Version difference data
● ● ● ●

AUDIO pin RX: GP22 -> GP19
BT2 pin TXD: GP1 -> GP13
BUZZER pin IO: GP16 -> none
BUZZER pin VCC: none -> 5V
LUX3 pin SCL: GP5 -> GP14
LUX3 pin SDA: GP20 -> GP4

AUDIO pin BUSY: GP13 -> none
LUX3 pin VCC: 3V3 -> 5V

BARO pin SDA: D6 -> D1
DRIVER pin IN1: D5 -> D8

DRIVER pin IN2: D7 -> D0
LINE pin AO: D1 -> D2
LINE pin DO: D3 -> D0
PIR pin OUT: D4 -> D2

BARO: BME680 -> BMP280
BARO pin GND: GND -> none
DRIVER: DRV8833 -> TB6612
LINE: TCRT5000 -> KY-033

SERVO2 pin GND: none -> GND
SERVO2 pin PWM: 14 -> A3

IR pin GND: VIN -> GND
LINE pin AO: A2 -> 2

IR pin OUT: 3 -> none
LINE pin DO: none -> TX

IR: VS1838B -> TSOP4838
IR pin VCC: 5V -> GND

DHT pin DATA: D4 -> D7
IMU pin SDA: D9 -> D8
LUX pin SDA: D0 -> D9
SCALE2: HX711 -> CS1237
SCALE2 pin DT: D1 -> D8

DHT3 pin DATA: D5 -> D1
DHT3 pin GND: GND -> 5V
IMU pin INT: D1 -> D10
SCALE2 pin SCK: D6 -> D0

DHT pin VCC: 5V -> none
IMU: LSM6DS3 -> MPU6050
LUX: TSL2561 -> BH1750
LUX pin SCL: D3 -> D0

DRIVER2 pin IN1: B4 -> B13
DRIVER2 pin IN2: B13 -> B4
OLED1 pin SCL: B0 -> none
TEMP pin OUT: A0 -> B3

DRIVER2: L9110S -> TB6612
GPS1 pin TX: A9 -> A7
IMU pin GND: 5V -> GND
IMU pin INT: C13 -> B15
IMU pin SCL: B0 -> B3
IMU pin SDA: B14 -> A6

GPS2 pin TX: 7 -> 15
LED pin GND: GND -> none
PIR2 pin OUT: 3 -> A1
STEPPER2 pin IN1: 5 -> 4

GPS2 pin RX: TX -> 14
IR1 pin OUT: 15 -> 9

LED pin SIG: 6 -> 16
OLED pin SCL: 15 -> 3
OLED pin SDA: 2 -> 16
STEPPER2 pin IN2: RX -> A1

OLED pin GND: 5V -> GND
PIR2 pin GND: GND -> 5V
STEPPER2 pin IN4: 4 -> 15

● ● ● ●

**Exercise details**
Please go through the data and copy each line containing the word "BUZZER".

**Task output**
BUZZER pin IO: GP16 -> none
BUZZER pin VCC: none -> 5V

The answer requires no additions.